:: Materials provided ::
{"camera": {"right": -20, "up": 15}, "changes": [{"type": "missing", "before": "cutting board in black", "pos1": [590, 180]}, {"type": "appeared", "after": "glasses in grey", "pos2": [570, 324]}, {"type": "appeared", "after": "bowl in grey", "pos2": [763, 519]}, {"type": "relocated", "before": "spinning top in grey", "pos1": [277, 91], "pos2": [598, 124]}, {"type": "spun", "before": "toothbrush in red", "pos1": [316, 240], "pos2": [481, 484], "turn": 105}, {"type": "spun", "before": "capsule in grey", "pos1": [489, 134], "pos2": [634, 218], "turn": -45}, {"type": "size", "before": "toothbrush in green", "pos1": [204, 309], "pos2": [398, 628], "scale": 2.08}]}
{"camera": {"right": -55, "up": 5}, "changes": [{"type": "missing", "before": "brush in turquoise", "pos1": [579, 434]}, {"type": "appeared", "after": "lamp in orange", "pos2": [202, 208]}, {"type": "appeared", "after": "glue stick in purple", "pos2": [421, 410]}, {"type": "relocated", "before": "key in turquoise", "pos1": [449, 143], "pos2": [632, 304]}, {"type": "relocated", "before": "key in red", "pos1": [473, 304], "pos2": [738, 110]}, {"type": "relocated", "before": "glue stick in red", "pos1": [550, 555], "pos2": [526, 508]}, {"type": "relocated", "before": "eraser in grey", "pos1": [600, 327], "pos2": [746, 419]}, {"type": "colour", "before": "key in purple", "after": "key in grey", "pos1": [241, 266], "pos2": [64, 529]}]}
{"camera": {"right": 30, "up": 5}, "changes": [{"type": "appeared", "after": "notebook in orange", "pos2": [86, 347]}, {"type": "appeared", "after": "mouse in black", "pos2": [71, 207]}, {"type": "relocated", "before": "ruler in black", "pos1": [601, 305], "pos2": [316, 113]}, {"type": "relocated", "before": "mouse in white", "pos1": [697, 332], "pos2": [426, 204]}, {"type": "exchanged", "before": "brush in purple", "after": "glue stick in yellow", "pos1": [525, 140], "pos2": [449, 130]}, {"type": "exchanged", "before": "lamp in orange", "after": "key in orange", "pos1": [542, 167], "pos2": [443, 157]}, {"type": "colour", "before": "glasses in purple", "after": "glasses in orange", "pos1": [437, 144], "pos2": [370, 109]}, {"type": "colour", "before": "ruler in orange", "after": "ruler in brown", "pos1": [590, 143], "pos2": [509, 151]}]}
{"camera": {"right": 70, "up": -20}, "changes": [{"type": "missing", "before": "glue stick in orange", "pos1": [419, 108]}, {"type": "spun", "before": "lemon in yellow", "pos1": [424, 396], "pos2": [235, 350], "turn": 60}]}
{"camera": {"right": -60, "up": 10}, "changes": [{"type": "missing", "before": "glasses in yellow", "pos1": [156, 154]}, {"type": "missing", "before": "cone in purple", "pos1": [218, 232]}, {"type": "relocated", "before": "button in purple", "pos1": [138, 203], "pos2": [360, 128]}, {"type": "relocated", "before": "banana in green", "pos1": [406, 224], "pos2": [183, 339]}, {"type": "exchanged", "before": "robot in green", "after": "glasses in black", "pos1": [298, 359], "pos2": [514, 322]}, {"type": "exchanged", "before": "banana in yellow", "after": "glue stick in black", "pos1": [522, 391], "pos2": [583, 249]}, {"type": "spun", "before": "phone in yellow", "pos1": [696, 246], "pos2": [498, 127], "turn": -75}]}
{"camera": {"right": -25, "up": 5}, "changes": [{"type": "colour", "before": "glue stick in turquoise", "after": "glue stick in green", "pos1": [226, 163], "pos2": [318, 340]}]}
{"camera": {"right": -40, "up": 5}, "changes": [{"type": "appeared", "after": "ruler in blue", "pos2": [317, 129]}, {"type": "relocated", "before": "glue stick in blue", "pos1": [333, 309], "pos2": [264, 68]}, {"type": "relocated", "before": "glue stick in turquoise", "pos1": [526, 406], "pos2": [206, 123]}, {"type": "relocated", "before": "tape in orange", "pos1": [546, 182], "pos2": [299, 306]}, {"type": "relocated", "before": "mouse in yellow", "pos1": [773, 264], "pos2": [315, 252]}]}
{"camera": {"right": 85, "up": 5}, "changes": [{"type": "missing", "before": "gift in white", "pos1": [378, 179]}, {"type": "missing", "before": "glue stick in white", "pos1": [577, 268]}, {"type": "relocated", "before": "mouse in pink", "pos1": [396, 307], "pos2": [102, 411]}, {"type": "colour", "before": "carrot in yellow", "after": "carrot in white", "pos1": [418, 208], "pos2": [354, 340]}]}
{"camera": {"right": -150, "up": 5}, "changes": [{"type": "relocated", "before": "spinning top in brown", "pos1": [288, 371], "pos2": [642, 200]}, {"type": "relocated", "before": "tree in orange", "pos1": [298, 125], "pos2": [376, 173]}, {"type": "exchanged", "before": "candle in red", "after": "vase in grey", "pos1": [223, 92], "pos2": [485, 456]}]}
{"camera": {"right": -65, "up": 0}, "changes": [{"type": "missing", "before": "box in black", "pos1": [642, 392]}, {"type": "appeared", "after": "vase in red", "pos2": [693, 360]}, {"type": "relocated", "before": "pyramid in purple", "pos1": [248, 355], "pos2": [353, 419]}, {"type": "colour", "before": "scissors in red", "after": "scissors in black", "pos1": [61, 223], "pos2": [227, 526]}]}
:::
» Requirement:
Transcribe the entries above, every line exactly as it reads.

» Task response:
{"camera": {"right": -20, "up": 15}, "changes": [{"type": "missing", "before": "cutting board in black", "pos1": [590, 180]}, {"type": "appeared", "after": "glasses in grey", "pos2": [570, 324]}, {"type": "appeared", "after": "bowl in grey", "pos2": [763, 519]}, {"type": "relocated", "before": "spinning top in grey", "pos1": [277, 91], "pos2": [598, 124]}, {"type": "spun", "before": "toothbrush in red", "pos1": [316, 240], "pos2": [481, 484], "turn": 105}, {"type": "spun", "before": "capsule in grey", "pos1": [489, 134], "pos2": [634, 218], "turn": -45}, {"type": "size", "before": "toothbrush in green", "pos1": [204, 309], "pos2": [398, 628], "scale": 2.08}]}
{"camera": {"right": -55, "up": 5}, "changes": [{"type": "missing", "before": "brush in turquoise", "pos1": [579, 434]}, {"type": "appeared", "after": "lamp in orange", "pos2": [202, 208]}, {"type": "appeared", "after": "glue stick in purple", "pos2": [421, 410]}, {"type": "relocated", "before": "key in turquoise", "pos1": [449, 143], "pos2": [632, 304]}, {"type": "relocated", "before": "key in red", "pos1": [473, 304], "pos2": [738, 110]}, {"type": "relocated", "before": "glue stick in red", "pos1": [550, 555], "pos2": [526, 508]}, {"type": "relocated", "before": "eraser in grey", "pos1": [600, 327], "pos2": [746, 419]}, {"type": "colour", "before": "key in purple", "after": "key in grey", "pos1": [241, 266], "pos2": [64, 529]}]}
{"camera": {"right": 30, "up": 5}, "changes": [{"type": "appeared", "after": "notebook in orange", "pos2": [86, 347]}, {"type": "appeared", "after": "mouse in black", "pos2": [71, 207]}, {"type": "relocated", "before": "ruler in black", "pos1": [601, 305], "pos2": [316, 113]}, {"type": "relocated", "before": "mouse in white", "pos1": [697, 332], "pos2": [426, 204]}, {"type": "exchanged", "before": "brush in purple", "after": "glue stick in yellow", "pos1": [525, 140], "pos2": [449, 130]}, {"type": "exchanged", "before": "lamp in orange", "after": "key in orange", "pos1": [542, 167], "pos2": [443, 157]}, {"type": "colour", "before": "glasses in purple", "after": "glasses in orange", "pos1": [437, 144], "pos2": [370, 109]}, {"type": "colour", "before": "ruler in orange", "after": "ruler in brown", "pos1": [590, 143], "pos2": [509, 151]}]}
{"camera": {"right": 70, "up": -20}, "changes": [{"type": "missing", "before": "glue stick in orange", "pos1": [419, 108]}, {"type": "spun", "before": "lemon in yellow", "pos1": [424, 396], "pos2": [235, 350], "turn": 60}]}
{"camera": {"right": -60, "up": 10}, "changes": [{"type": "missing", "before": "glasses in yellow", "pos1": [156, 154]}, {"type": "missing", "before": "cone in purple", "pos1": [218, 232]}, {"type": "relocated", "before": "button in purple", "pos1": [138, 203], "pos2": [360, 128]}, {"type": "relocated", "before": "banana in green", "pos1": [406, 224], "pos2": [183, 339]}, {"type": "exchanged", "before": "robot in green", "after": "glasses in black", "pos1": [298, 359], "pos2": [514, 322]}, {"type": "exchanged", "before": "banana in yellow", "after": "glue stick in black", "pos1": [522, 391], "pos2": [583, 249]}, {"type": "spun", "before": "phone in yellow", "pos1": [696, 246], "pos2": [498, 127], "turn": -75}]}
{"camera": {"right": -25, "up": 5}, "changes": [{"type": "colour", "before": "glue stick in turquoise", "after": "glue stick in green", "pos1": [226, 163], "pos2": [318, 340]}]}
{"camera": {"right": -40, "up": 5}, "changes": [{"type": "appeared", "after": "ruler in blue", "pos2": [317, 129]}, {"type": "relocated", "before": "glue stick in blue", "pos1": [333, 309], "pos2": [264, 68]}, {"type": "relocated", "before": "glue stick in turquoise", "pos1": [526, 406], "pos2": [206, 123]}, {"type": "relocated", "before": "tape in orange", "pos1": [546, 182], "pos2": [299, 306]}, {"type": "relocated", "before": "mouse in yellow", "pos1": [773, 264], "pos2": [315, 252]}]}
{"camera": {"right": 85, "up": 5}, "changes": [{"type": "missing", "before": "gift in white", "pos1": [378, 179]}, {"type": "missing", "before": "glue stick in white", "pos1": [577, 268]}, {"type": "relocated", "before": "mouse in pink", "pos1": [396, 307], "pos2": [102, 411]}, {"type": "colour", "before": "carrot in yellow", "after": "carrot in white", "pos1": [418, 208], "pos2": [354, 340]}]}
{"camera": {"right": -150, "up": 5}, "changes": [{"type": "relocated", "before": "spinning top in brown", "pos1": [288, 371], "pos2": [642, 200]}, {"type": "relocated", "before": "tree in orange", "pos1": [298, 125], "pos2": [376, 173]}, {"type": "exchanged", "before": "candle in red", "after": "vase in grey", "pos1": [223, 92], "pos2": [485, 456]}]}
{"camera": {"right": -65, "up": 0}, "changes": [{"type": "missing", "before": "box in black", "pos1": [642, 392]}, {"type": "appeared", "after": "vase in red", "pos2": [693, 360]}, {"type": "relocated", "before": "pyramid in purple", "pos1": [248, 355], "pos2": [353, 419]}, {"type": "colour", "before": "scissors in red", "after": "scissors in black", "pos1": [61, 223], "pos2": [227, 526]}]}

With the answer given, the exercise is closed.